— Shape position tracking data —
----------------

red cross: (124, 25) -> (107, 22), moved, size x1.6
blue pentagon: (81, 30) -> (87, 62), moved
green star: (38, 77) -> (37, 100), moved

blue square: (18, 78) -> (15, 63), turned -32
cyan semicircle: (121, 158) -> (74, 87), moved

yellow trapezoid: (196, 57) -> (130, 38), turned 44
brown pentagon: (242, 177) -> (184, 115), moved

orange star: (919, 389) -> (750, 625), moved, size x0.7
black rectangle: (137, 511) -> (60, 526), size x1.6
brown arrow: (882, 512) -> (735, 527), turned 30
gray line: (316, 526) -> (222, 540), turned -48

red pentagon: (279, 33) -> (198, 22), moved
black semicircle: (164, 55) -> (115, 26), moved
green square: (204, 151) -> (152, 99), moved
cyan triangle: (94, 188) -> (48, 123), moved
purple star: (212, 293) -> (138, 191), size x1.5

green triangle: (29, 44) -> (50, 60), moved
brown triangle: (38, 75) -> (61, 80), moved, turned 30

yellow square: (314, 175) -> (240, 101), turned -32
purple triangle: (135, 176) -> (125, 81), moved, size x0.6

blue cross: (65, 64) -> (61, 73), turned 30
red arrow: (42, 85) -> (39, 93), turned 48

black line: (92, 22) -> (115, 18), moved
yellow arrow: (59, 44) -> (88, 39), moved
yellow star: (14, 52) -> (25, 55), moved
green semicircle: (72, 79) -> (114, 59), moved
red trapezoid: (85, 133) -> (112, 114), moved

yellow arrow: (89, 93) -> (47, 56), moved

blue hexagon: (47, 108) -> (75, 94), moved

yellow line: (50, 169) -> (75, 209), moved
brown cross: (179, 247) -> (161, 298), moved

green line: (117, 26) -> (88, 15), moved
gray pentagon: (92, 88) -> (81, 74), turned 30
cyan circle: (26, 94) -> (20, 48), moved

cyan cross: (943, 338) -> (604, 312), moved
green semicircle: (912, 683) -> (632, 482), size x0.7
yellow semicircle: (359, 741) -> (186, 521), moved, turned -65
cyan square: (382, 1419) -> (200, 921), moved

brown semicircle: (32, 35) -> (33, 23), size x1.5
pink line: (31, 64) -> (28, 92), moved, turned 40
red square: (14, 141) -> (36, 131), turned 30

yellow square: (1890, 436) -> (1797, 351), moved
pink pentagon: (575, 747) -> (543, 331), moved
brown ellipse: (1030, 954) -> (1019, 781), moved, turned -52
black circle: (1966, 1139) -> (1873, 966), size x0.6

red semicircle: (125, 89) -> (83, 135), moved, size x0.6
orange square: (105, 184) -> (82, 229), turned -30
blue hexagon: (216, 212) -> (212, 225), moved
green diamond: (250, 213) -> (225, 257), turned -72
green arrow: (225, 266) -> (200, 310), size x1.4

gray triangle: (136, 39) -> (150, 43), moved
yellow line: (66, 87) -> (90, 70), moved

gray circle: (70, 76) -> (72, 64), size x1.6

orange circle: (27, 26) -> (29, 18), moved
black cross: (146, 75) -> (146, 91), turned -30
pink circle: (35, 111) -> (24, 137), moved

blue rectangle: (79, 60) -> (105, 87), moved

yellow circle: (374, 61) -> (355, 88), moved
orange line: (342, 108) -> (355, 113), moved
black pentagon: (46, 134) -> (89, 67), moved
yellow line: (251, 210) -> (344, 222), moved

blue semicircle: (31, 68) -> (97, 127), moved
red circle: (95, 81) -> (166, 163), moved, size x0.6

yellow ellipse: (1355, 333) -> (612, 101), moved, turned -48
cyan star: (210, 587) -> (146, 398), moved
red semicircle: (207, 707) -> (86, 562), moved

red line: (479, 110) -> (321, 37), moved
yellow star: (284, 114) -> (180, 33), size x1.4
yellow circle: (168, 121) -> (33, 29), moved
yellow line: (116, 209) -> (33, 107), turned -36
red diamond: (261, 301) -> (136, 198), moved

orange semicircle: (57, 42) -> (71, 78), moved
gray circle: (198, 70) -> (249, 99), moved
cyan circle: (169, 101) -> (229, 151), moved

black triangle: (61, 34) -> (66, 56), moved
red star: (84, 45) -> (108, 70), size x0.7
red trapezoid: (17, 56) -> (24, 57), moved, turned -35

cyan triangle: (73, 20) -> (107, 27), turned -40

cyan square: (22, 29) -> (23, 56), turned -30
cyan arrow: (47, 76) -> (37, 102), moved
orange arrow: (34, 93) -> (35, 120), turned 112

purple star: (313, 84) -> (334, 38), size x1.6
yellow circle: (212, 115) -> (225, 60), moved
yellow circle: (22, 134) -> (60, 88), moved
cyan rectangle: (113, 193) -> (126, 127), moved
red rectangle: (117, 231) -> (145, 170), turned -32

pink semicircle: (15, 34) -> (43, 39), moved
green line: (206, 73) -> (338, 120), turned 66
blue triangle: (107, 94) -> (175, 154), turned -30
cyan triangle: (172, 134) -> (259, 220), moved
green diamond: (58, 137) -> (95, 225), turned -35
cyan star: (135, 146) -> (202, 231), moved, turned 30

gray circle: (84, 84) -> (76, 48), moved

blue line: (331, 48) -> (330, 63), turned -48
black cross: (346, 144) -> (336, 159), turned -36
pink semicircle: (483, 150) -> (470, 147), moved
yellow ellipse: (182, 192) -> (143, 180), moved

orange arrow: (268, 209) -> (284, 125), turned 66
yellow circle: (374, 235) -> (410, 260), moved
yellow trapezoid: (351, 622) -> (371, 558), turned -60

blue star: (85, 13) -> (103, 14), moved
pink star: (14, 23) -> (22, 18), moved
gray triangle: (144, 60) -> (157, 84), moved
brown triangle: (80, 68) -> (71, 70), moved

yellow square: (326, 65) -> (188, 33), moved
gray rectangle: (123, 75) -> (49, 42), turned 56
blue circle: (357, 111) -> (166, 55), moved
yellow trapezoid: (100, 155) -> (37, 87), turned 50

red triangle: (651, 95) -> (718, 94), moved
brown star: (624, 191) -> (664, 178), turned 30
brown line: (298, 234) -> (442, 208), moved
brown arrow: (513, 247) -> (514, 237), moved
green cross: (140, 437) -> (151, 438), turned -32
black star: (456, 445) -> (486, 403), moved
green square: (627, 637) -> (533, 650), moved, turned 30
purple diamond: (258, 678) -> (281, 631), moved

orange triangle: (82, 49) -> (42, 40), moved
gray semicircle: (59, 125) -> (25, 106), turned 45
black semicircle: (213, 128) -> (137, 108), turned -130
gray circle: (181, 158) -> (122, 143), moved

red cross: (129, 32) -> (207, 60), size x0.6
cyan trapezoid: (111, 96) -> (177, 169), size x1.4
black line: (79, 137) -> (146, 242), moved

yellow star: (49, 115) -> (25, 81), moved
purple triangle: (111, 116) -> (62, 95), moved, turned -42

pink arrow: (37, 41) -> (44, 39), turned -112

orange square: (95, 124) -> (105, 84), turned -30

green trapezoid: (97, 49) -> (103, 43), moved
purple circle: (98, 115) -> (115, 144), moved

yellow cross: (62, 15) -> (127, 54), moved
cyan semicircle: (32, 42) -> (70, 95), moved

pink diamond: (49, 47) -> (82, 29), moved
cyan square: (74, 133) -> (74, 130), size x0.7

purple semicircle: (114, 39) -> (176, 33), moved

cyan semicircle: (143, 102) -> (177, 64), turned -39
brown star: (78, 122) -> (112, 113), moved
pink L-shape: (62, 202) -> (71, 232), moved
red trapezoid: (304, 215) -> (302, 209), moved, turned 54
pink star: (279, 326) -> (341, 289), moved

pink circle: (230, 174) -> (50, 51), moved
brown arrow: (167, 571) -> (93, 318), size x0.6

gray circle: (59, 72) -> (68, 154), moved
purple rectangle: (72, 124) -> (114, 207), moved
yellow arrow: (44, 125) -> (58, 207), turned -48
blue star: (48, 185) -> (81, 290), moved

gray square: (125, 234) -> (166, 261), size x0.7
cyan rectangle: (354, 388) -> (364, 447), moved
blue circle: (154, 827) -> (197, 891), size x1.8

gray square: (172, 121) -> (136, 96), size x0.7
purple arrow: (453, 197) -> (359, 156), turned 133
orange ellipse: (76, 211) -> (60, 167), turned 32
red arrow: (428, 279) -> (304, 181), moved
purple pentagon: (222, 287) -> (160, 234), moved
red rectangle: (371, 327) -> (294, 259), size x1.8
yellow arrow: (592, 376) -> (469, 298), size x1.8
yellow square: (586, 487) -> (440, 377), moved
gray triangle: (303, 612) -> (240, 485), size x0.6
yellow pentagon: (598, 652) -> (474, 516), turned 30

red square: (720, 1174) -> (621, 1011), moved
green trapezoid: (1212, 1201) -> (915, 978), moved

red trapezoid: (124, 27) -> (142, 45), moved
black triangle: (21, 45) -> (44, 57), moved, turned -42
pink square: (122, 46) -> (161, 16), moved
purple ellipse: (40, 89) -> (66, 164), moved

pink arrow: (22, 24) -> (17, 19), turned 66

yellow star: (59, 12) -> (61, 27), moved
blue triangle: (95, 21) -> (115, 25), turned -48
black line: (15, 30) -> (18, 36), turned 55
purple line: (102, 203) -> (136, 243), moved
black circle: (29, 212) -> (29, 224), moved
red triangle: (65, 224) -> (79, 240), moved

----------------

— Task objective —
Wherever the string "diamond" occurs in the data, copy the line that holds it.

— Exercise solution —
green diamond: (250, 213) -> (225, 257), turned -72
red diamond: (261, 301) -> (136, 198), moved
green diamond: (58, 137) -> (95, 225), turned -35
purple diamond: (258, 678) -> (281, 631), moved
pink diamond: (49, 47) -> (82, 29), moved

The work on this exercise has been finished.